__WHAT THE TASK ASKS__. Pull out every line below that holds the word "view".

Object tracking records

____

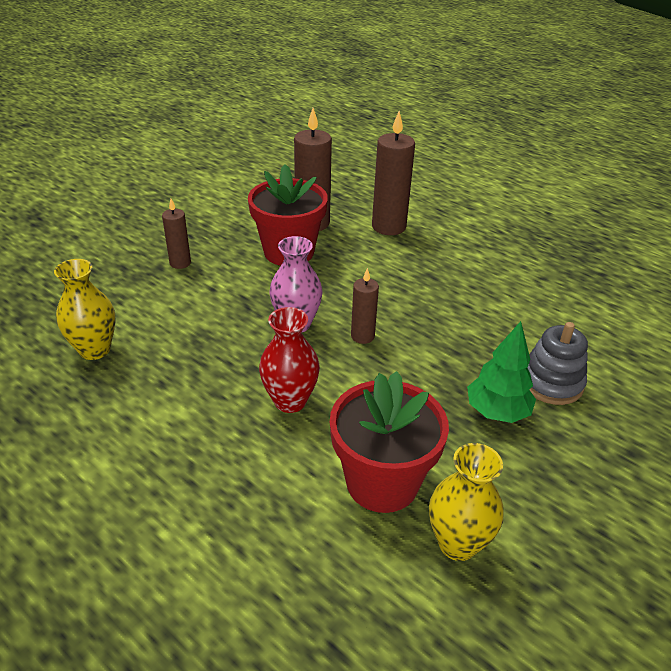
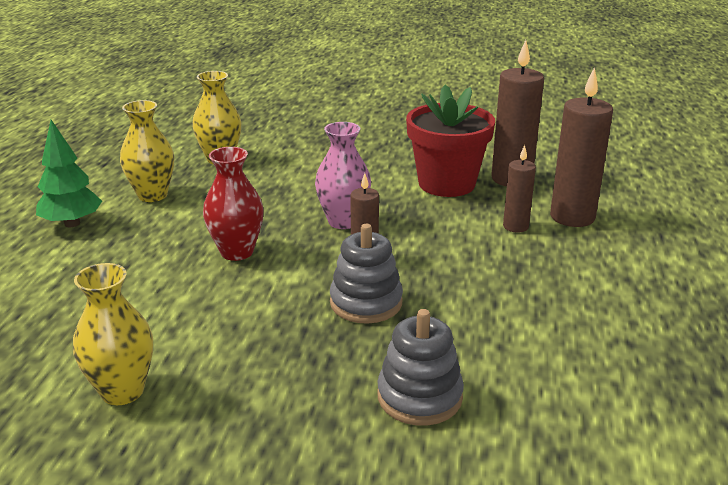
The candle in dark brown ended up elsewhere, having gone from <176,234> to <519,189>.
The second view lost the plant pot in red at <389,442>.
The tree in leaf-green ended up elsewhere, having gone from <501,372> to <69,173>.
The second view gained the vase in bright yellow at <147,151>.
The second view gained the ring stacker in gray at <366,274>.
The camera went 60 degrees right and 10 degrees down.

____

__SOLUTION BELOW__.
The second view lost the plant pot in red at <389,442>.
The second view gained the vase in bright yellow at <147,151>.
The second view gained the ring stacker in gray at <366,274>.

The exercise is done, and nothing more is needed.